[RECORDS SUPPLIED]
>>>>>
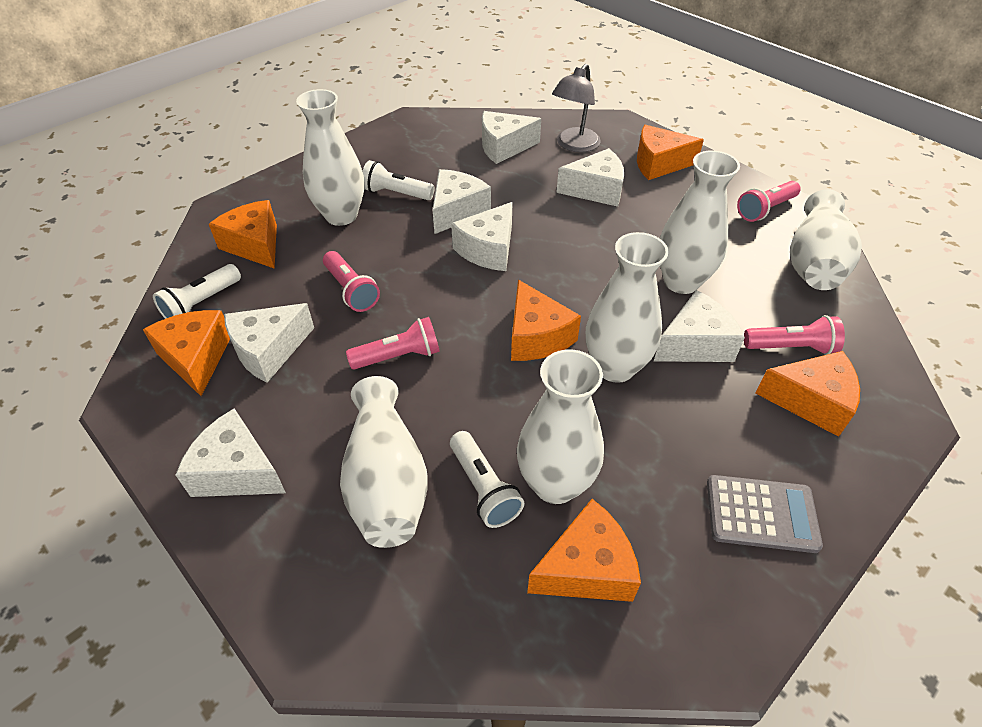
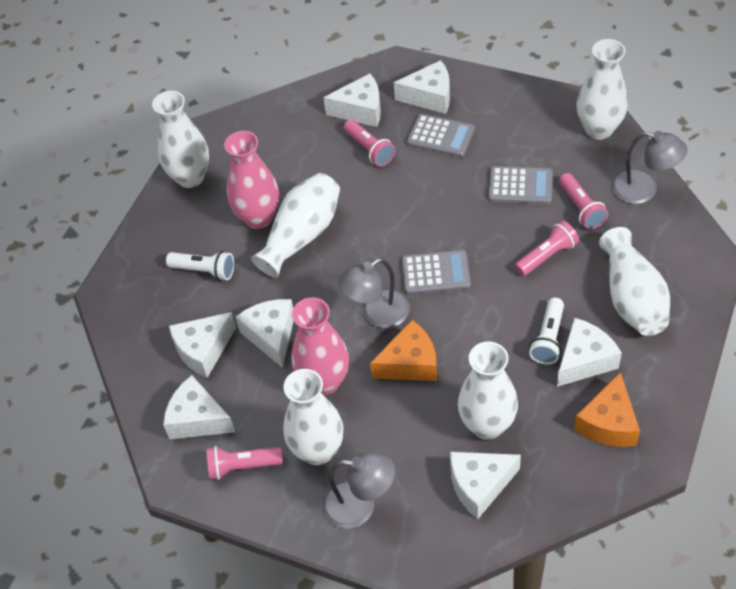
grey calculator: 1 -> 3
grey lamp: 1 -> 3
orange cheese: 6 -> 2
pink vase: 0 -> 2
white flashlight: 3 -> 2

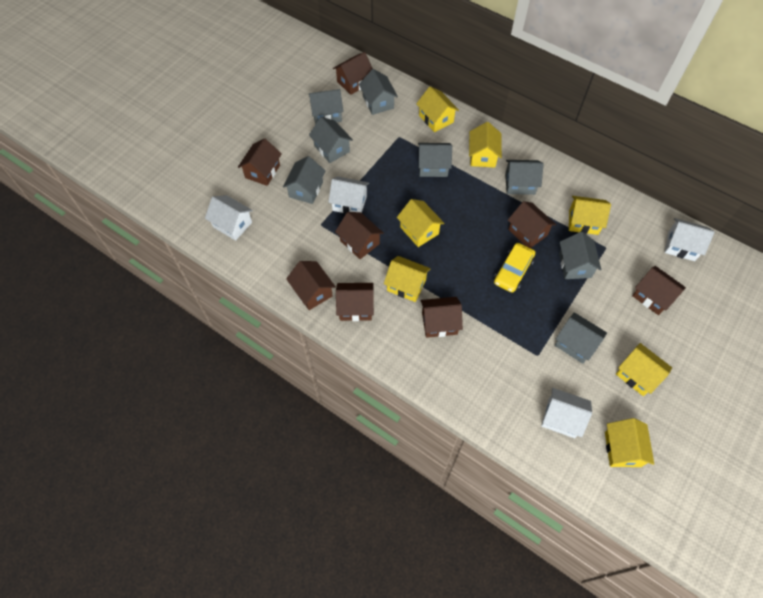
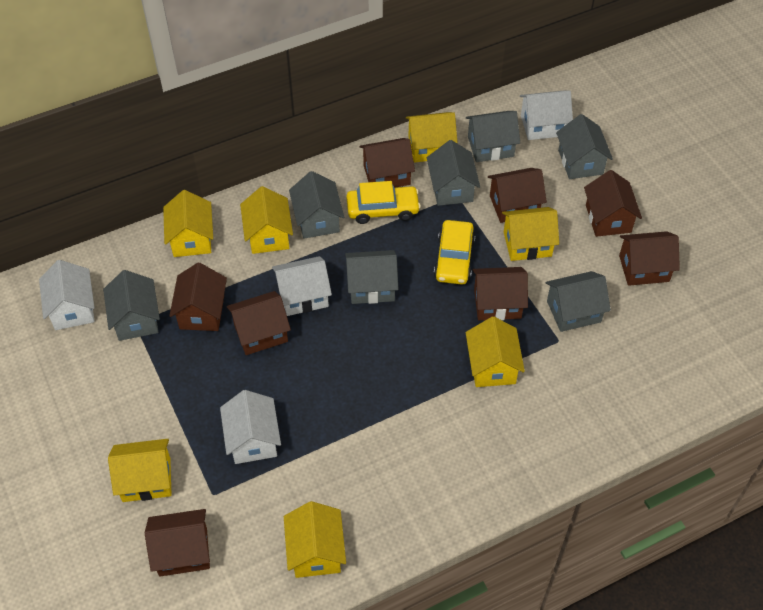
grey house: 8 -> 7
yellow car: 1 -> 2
<<<<<
>>>>>
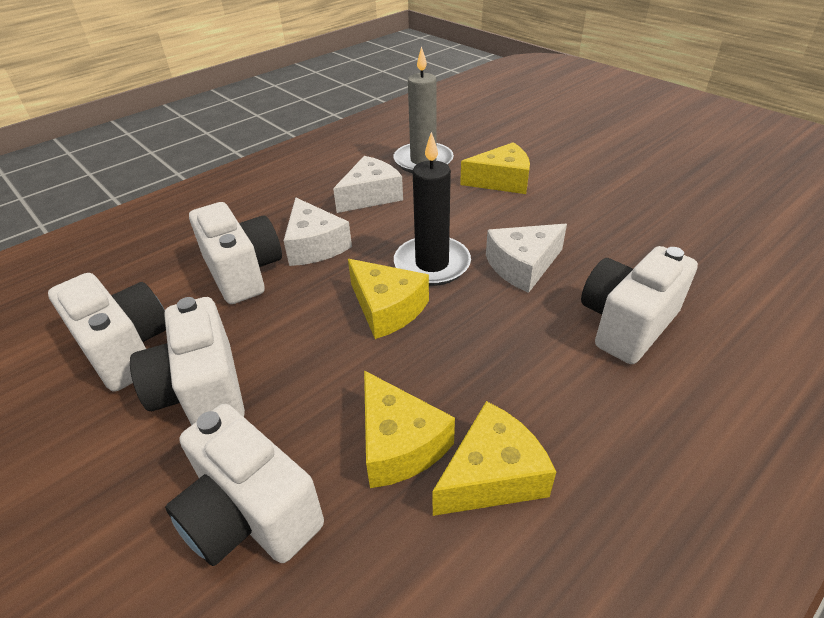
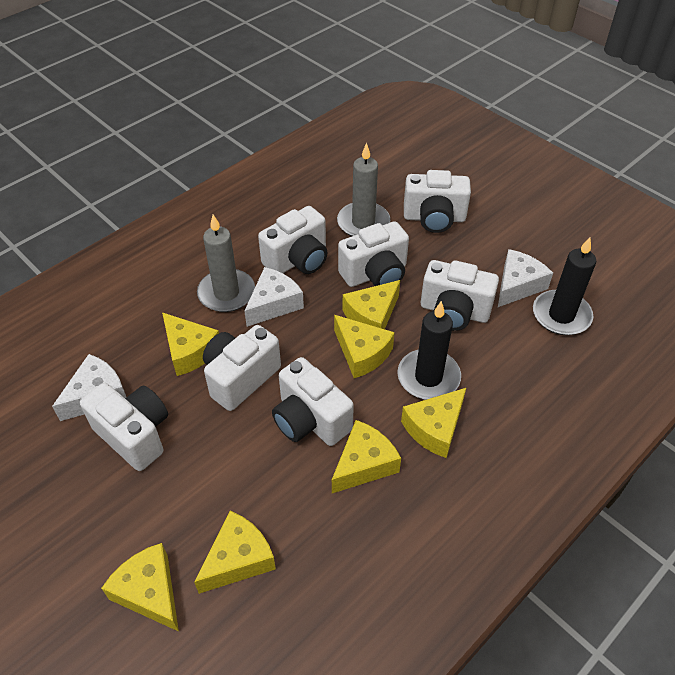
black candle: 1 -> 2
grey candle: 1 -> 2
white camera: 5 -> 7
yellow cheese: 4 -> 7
<<<<<
>>>>>
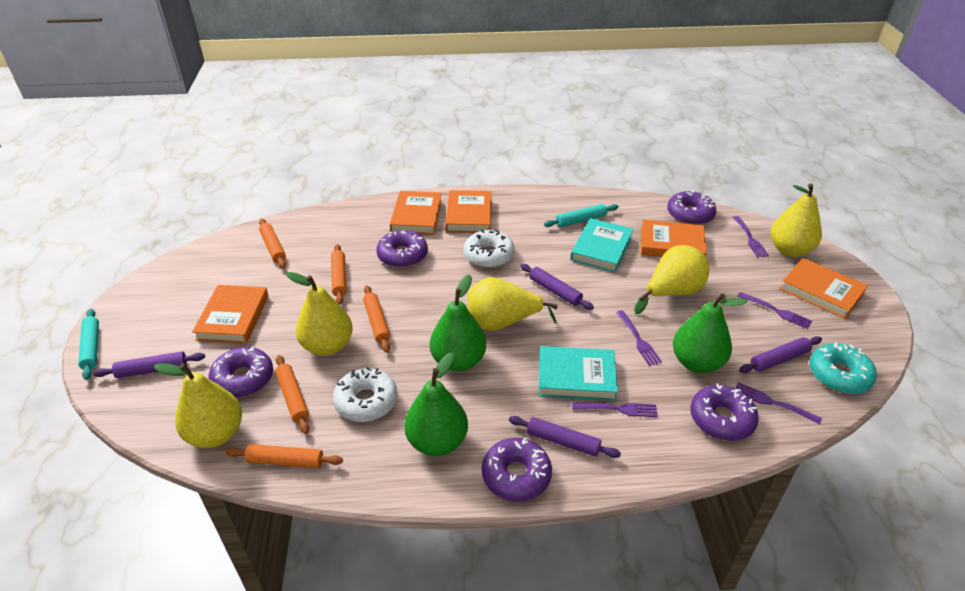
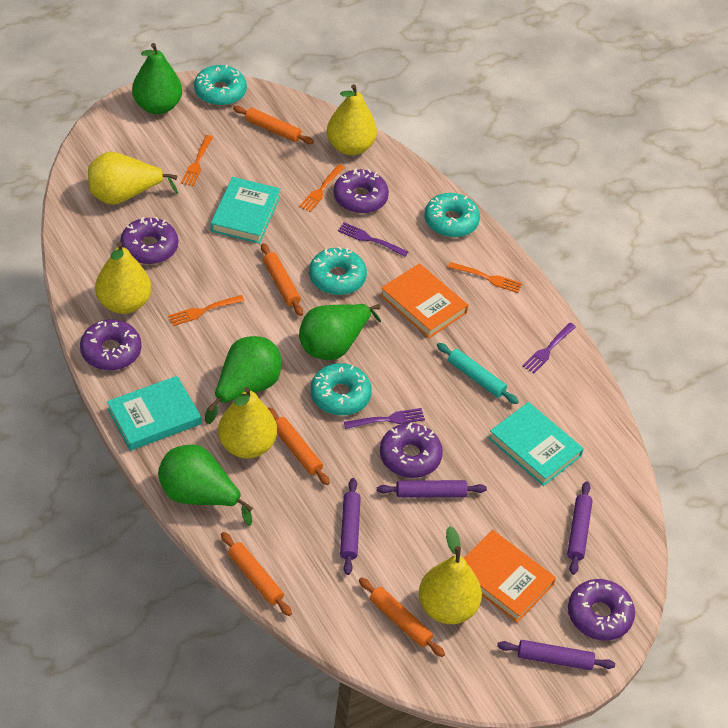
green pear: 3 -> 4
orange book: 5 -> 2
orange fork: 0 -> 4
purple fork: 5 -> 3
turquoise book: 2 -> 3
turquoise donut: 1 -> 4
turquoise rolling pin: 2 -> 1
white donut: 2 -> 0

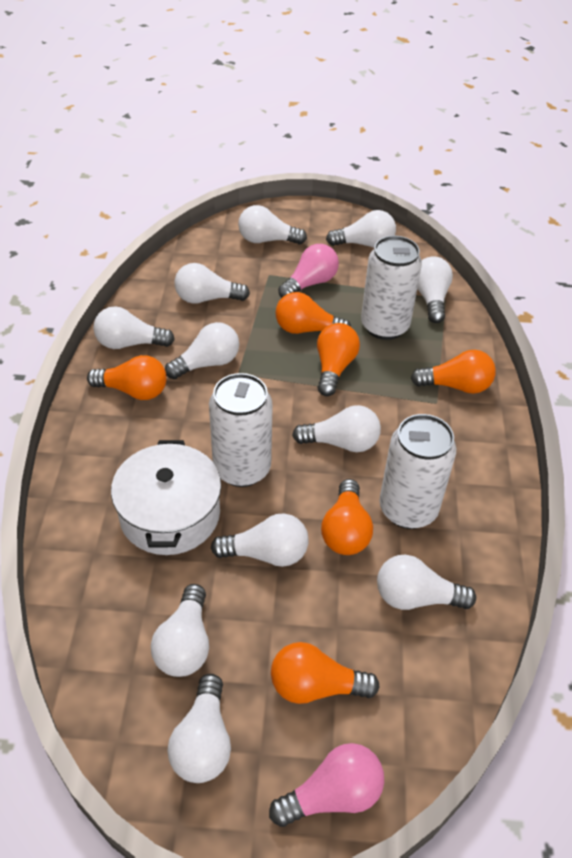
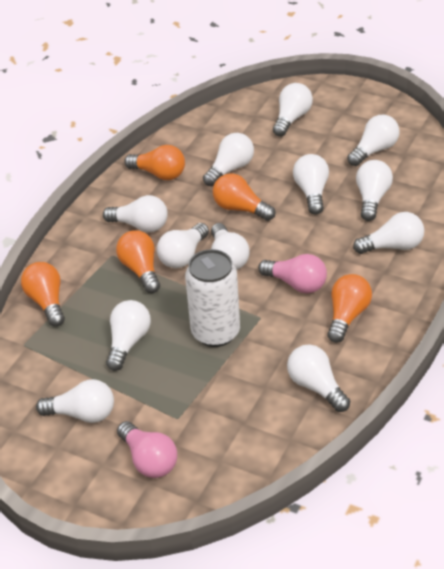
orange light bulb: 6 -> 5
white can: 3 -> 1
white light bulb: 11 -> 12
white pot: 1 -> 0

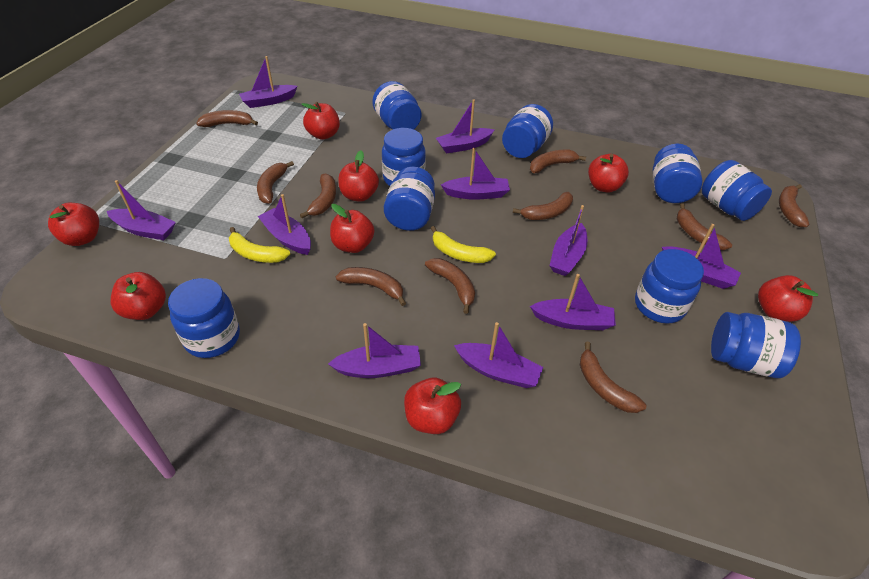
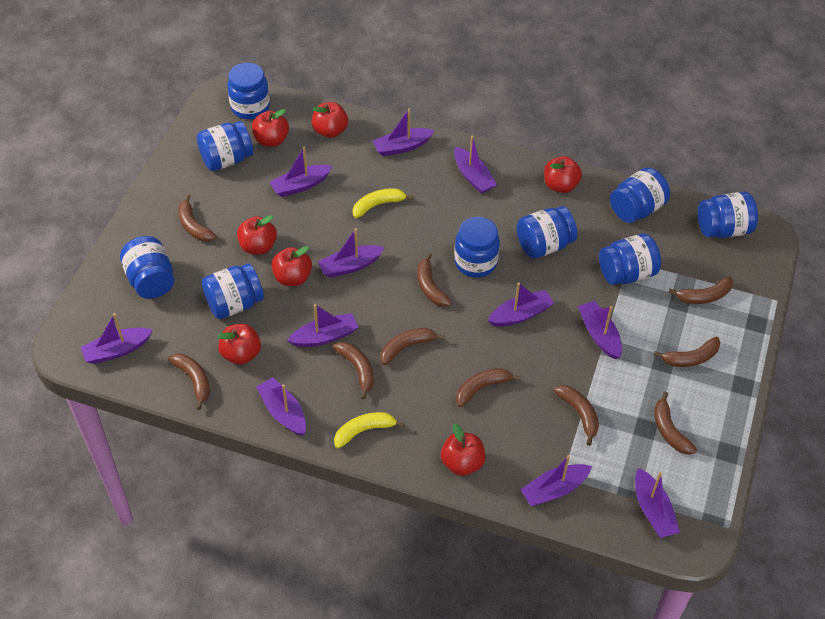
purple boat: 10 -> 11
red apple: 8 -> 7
<<<<<
Look back at the data above, then output exactly the lines from the line holding "grey calculator: 1 -> 3" up to and including the line holding "yellow car: 1 -> 2". Leave out the pictures.

grey calculator: 1 -> 3
grey lamp: 1 -> 3
orange cheese: 6 -> 2
pink vase: 0 -> 2
white flashlight: 3 -> 2

grey house: 8 -> 7
yellow car: 1 -> 2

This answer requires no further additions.